AVAILABLE RECORDS.
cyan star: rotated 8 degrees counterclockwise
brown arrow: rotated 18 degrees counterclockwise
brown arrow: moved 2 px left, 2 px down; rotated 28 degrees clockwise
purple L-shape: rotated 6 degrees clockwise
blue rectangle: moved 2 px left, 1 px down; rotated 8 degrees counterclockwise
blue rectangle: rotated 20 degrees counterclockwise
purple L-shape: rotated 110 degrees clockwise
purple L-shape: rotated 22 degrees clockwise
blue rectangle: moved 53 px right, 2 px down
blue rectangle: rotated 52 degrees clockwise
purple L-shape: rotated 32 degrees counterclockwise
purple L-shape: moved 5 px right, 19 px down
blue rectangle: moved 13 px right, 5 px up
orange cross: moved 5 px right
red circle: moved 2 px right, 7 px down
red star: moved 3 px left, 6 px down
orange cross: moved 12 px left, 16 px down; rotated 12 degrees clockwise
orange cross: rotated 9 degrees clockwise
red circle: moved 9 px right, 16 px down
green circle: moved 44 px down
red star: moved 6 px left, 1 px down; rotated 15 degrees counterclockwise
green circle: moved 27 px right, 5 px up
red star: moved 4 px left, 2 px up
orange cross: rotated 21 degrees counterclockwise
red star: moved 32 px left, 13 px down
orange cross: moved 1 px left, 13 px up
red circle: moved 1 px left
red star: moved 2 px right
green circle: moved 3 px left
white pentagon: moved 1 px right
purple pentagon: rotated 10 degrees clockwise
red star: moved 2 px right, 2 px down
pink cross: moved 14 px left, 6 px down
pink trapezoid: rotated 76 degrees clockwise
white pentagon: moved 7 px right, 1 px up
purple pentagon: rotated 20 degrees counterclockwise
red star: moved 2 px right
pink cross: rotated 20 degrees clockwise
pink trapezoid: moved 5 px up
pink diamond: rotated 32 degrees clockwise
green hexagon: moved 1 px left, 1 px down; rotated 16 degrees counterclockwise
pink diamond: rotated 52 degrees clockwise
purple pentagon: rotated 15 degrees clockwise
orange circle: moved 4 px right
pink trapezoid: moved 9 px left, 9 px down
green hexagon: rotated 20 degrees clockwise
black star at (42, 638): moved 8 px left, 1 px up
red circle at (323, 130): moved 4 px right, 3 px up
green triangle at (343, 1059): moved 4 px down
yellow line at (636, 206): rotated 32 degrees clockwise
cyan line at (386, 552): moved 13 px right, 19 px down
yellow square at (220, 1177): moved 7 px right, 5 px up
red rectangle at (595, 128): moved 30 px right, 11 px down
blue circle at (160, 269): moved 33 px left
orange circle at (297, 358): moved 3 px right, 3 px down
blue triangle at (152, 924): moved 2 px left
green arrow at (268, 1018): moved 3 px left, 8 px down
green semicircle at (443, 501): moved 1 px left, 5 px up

AIM.
Copy out every line of the material above without changing a word, keeping the lines in their original order.

FINAL ANSWER.
cyan star: rotated 8 degrees counterclockwise
brown arrow: rotated 18 degrees counterclockwise
brown arrow: moved 2 px left, 2 px down; rotated 28 degrees clockwise
purple L-shape: rotated 6 degrees clockwise
blue rectangle: moved 2 px left, 1 px down; rotated 8 degrees counterclockwise
blue rectangle: rotated 20 degrees counterclockwise
purple L-shape: rotated 110 degrees clockwise
purple L-shape: rotated 22 degrees clockwise
blue rectangle: moved 53 px right, 2 px down
blue rectangle: rotated 52 degrees clockwise
purple L-shape: rotated 32 degrees counterclockwise
purple L-shape: moved 5 px right, 19 px down
blue rectangle: moved 13 px right, 5 px up
orange cross: moved 5 px right
red circle: moved 2 px right, 7 px down
red star: moved 3 px left, 6 px down
orange cross: moved 12 px left, 16 px down; rotated 12 degrees clockwise
orange cross: rotated 9 degrees clockwise
red circle: moved 9 px right, 16 px down
green circle: moved 44 px down
red star: moved 6 px left, 1 px down; rotated 15 degrees counterclockwise
green circle: moved 27 px right, 5 px up
red star: moved 4 px left, 2 px up
orange cross: rotated 21 degrees counterclockwise
red star: moved 32 px left, 13 px down
orange cross: moved 1 px left, 13 px up
red circle: moved 1 px left
red star: moved 2 px right
green circle: moved 3 px left
white pentagon: moved 1 px right
purple pentagon: rotated 10 degrees clockwise
red star: moved 2 px right, 2 px down
pink cross: moved 14 px left, 6 px down
pink trapezoid: rotated 76 degrees clockwise
white pentagon: moved 7 px right, 1 px up
purple pentagon: rotated 20 degrees counterclockwise
red star: moved 2 px right
pink cross: rotated 20 degrees clockwise
pink trapezoid: moved 5 px up
pink diamond: rotated 32 degrees clockwise
green hexagon: moved 1 px left, 1 px down; rotated 16 degrees counterclockwise
pink diamond: rotated 52 degrees clockwise
purple pentagon: rotated 15 degrees clockwise
orange circle: moved 4 px right
pink trapezoid: moved 9 px left, 9 px down
green hexagon: rotated 20 degrees clockwise
black star at (42, 638): moved 8 px left, 1 px up
red circle at (323, 130): moved 4 px right, 3 px up
green triangle at (343, 1059): moved 4 px down
yellow line at (636, 206): rotated 32 degrees clockwise
cyan line at (386, 552): moved 13 px right, 19 px down
yellow square at (220, 1177): moved 7 px right, 5 px up
red rectangle at (595, 128): moved 30 px right, 11 px down
blue circle at (160, 269): moved 33 px left
orange circle at (297, 358): moved 3 px right, 3 px down
blue triangle at (152, 924): moved 2 px left
green arrow at (268, 1018): moved 3 px left, 8 px down
green semicircle at (443, 501): moved 1 px left, 5 px up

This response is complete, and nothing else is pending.